__Your assignment__
First find the line with "brown cake: 2 -> 1" in the entries below, then set down exactly every line through the line with "blue egg: 5 -> 4", that line included.

[Source records]

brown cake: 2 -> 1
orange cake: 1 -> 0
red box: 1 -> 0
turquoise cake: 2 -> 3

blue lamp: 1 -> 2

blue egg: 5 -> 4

...

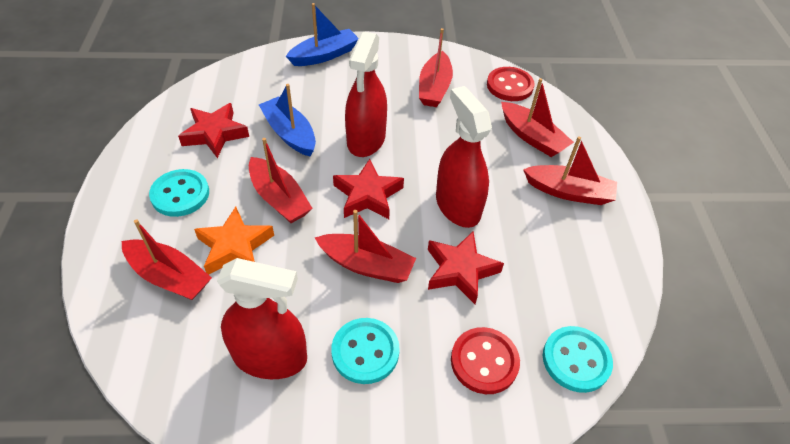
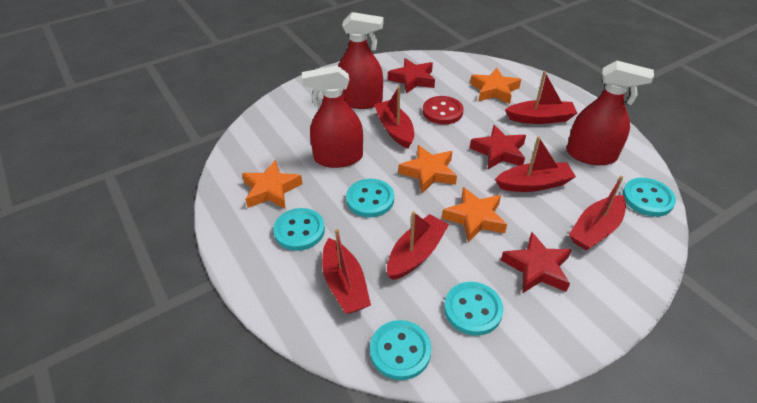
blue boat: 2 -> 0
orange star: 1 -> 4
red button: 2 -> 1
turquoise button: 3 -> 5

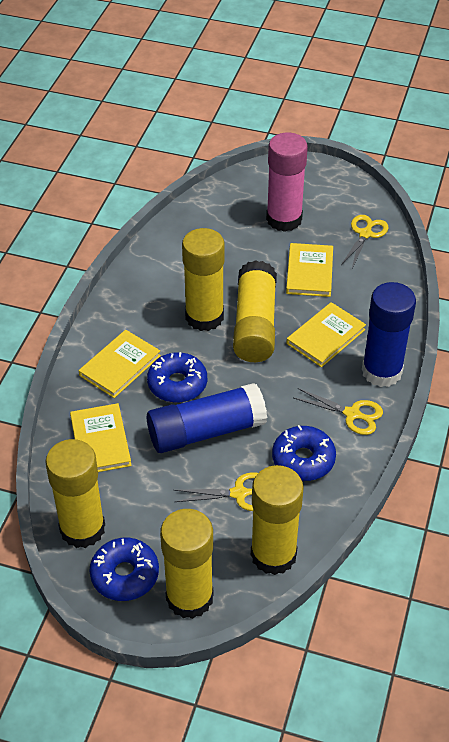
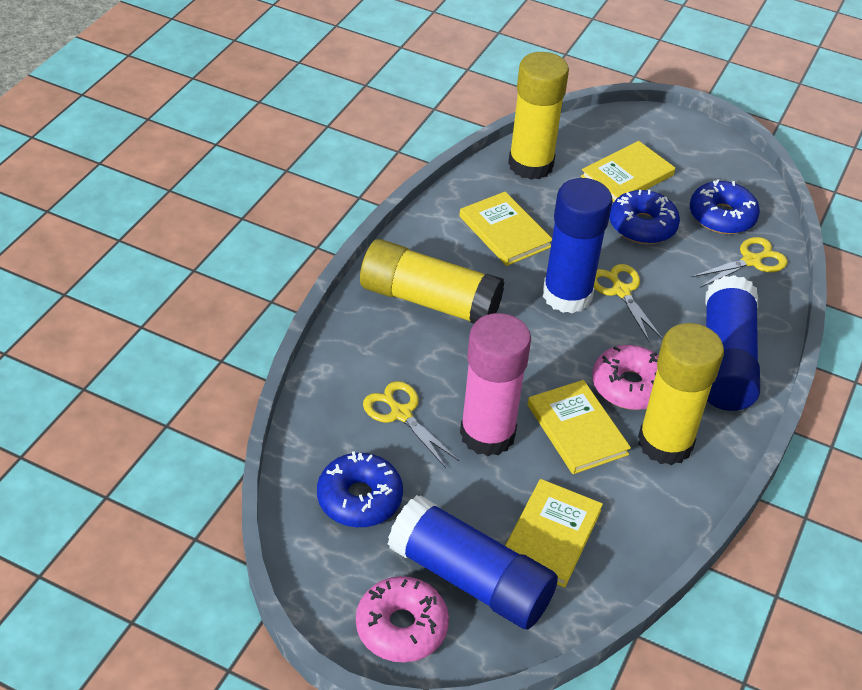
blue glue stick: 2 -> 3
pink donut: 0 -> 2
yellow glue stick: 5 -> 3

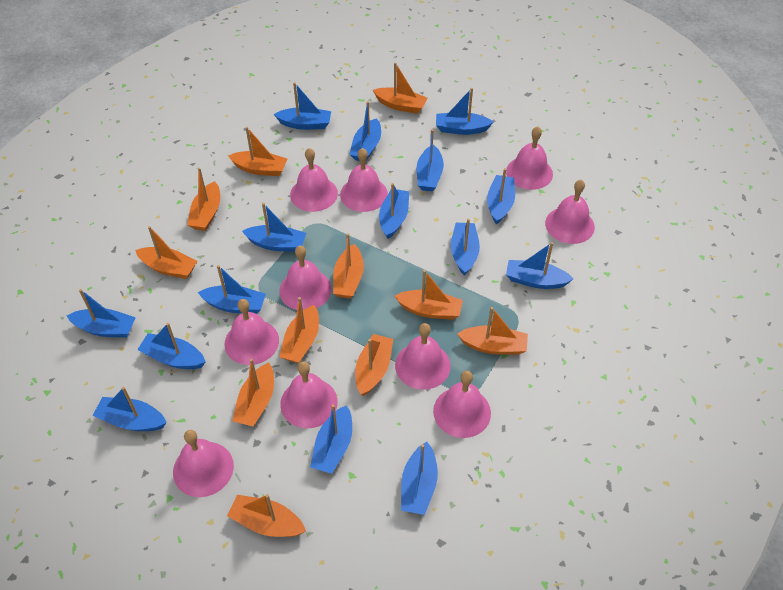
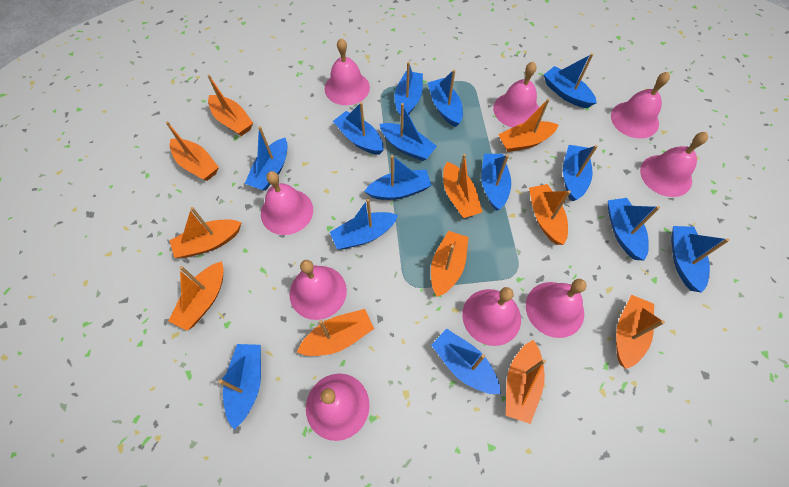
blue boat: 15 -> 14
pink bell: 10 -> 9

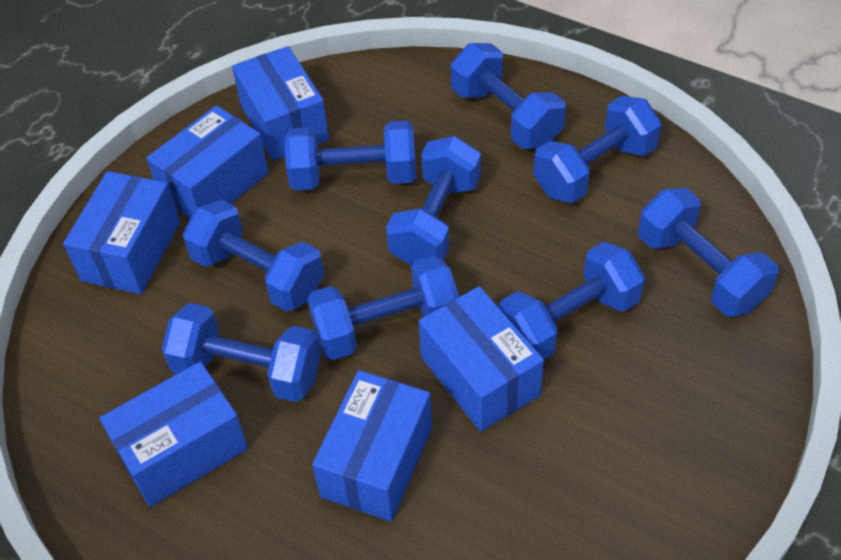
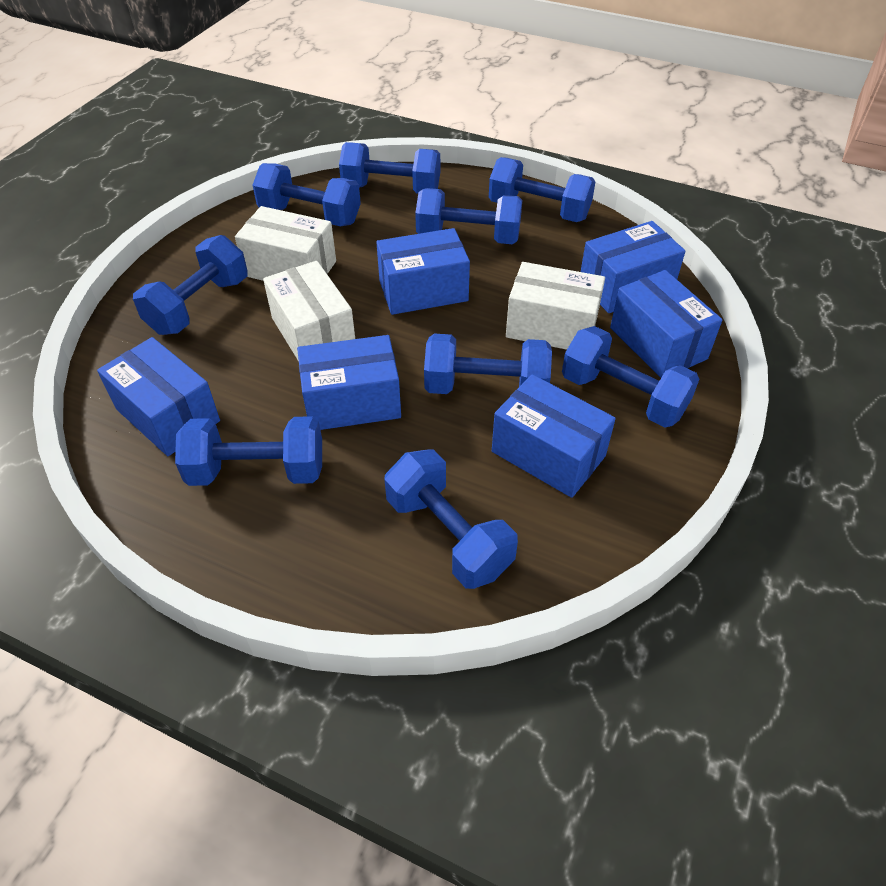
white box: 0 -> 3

* * *

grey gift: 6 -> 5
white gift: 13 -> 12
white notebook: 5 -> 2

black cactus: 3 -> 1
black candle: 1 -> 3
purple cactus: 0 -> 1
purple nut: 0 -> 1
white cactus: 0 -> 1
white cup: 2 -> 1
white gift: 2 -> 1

__Response to this task__
brown cake: 2 -> 1
orange cake: 1 -> 0
red box: 1 -> 0
turquoise cake: 2 -> 3

blue lamp: 1 -> 2

blue egg: 5 -> 4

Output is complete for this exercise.